§ About this task
In the listing below, start your output at the line with "golden toy tree" and end it after the line with "- → golden rolling pin 627 307 651 401", copying every line exactly.
-- Given records follows --
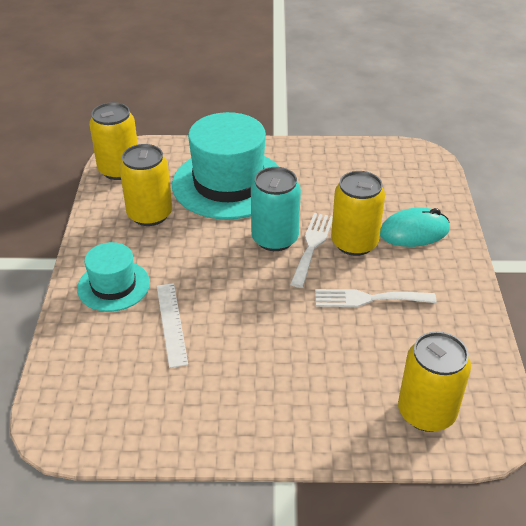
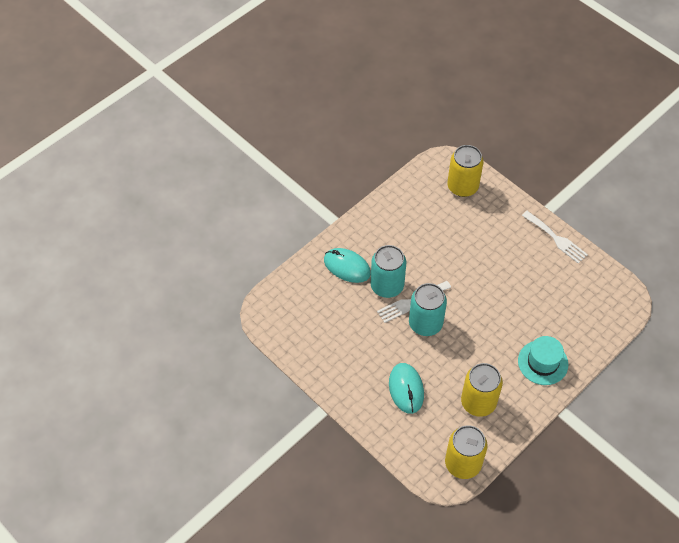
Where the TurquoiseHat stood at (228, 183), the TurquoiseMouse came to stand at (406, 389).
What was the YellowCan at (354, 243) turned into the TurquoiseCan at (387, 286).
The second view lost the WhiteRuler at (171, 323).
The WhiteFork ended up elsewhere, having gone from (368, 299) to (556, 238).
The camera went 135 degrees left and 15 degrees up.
-- Given records concluded --
-- Given records follows --
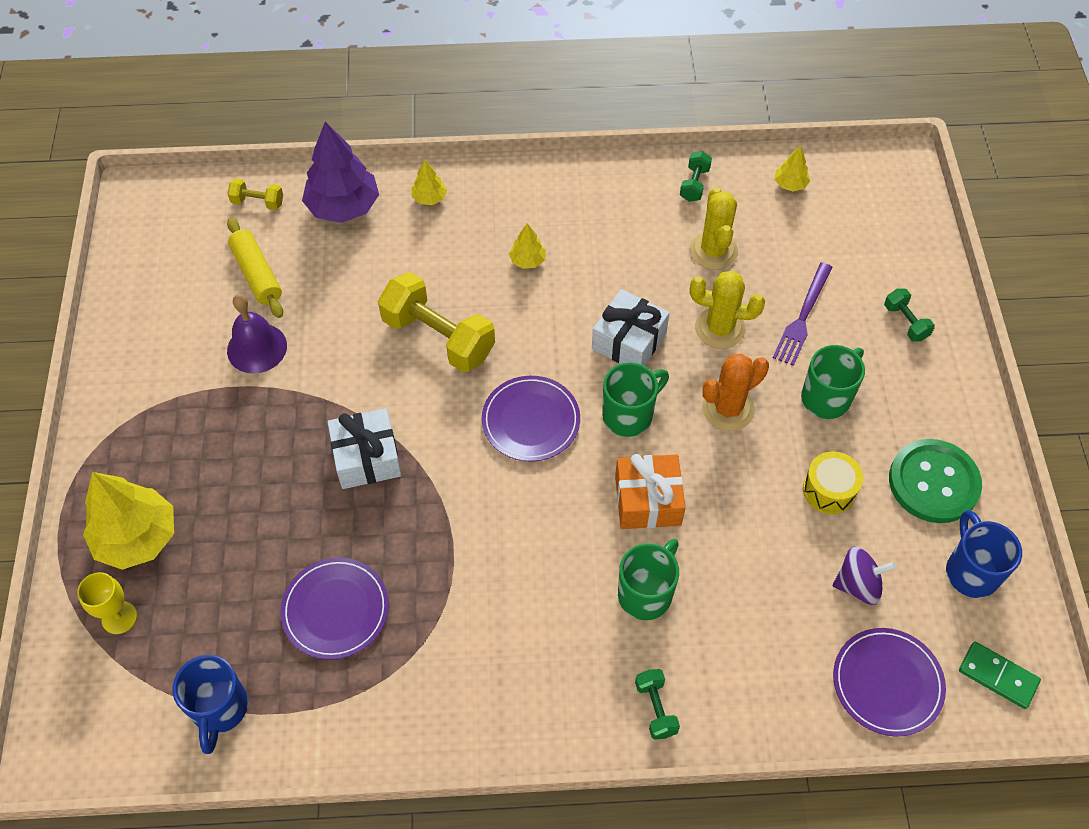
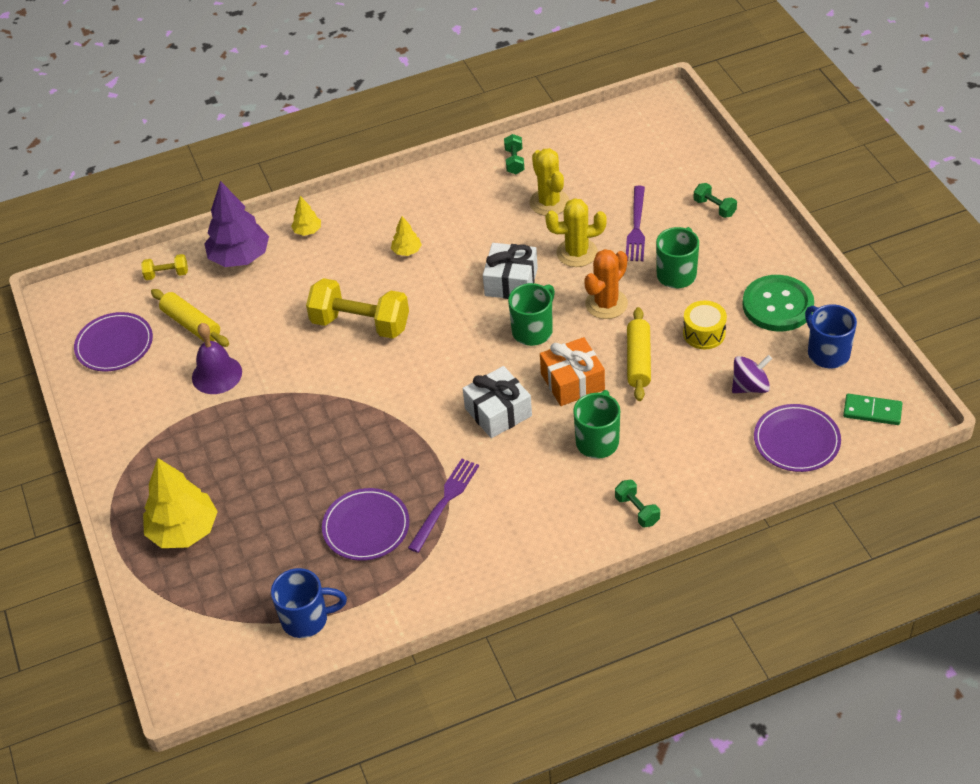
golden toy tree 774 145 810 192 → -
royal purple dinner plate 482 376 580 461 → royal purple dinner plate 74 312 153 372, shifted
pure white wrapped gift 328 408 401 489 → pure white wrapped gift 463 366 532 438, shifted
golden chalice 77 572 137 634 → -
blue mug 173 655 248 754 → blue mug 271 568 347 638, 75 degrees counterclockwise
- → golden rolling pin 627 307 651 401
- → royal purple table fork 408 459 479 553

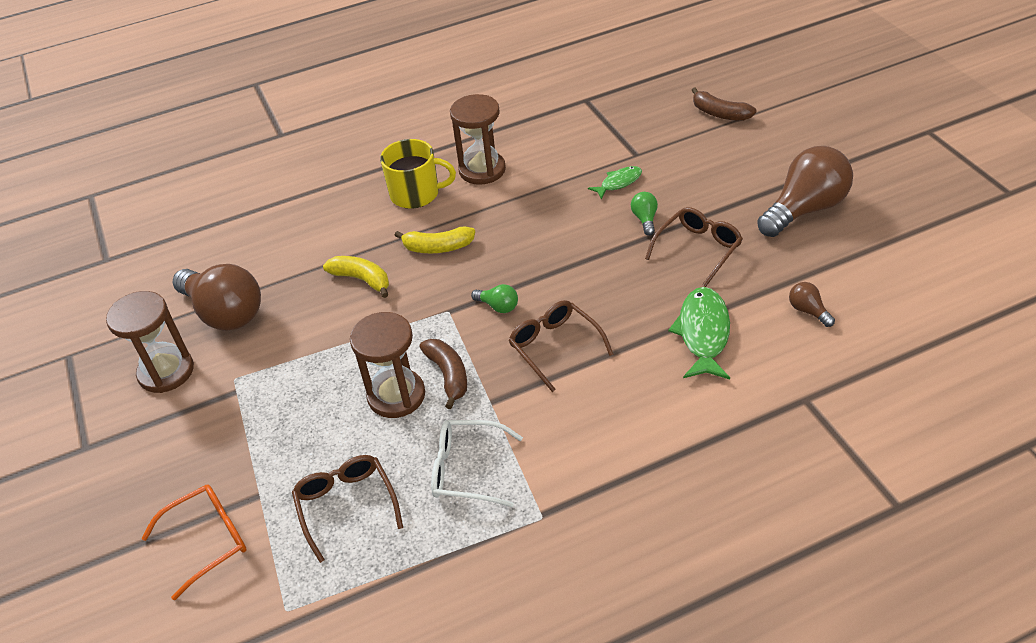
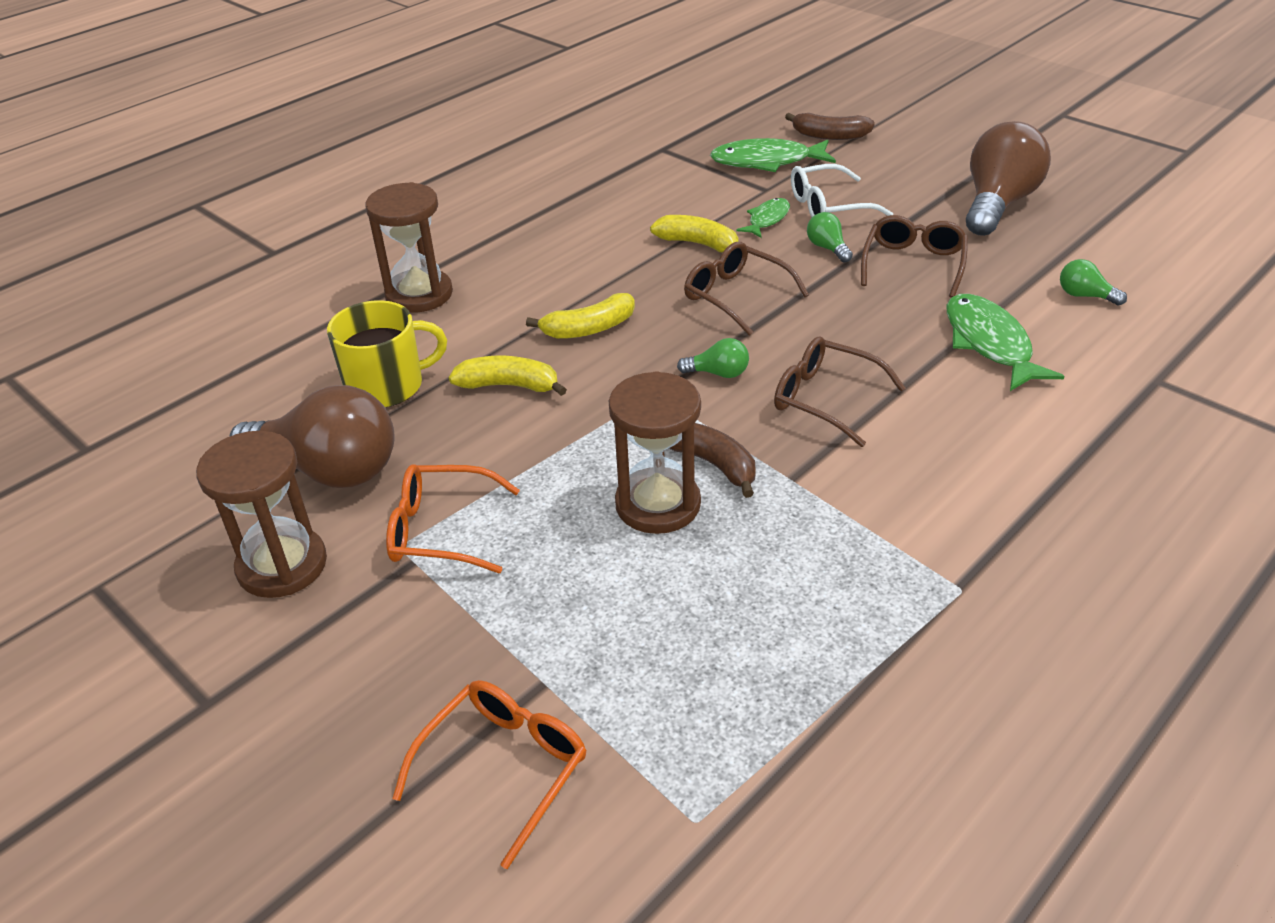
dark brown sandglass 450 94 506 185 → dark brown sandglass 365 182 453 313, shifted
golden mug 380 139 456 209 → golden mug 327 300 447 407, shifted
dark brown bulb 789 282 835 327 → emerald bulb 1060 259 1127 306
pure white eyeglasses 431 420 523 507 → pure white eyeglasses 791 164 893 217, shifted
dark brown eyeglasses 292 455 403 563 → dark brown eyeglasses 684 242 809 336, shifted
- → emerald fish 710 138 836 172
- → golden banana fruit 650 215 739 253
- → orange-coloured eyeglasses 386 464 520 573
-- Given records concluded --
§ Reply to the task
golden toy tree 774 145 810 192 → -
royal purple dinner plate 482 376 580 461 → royal purple dinner plate 74 312 153 372, shifted
pure white wrapped gift 328 408 401 489 → pure white wrapped gift 463 366 532 438, shifted
golden chalice 77 572 137 634 → -
blue mug 173 655 248 754 → blue mug 271 568 347 638, 75 degrees counterclockwise
- → golden rolling pin 627 307 651 401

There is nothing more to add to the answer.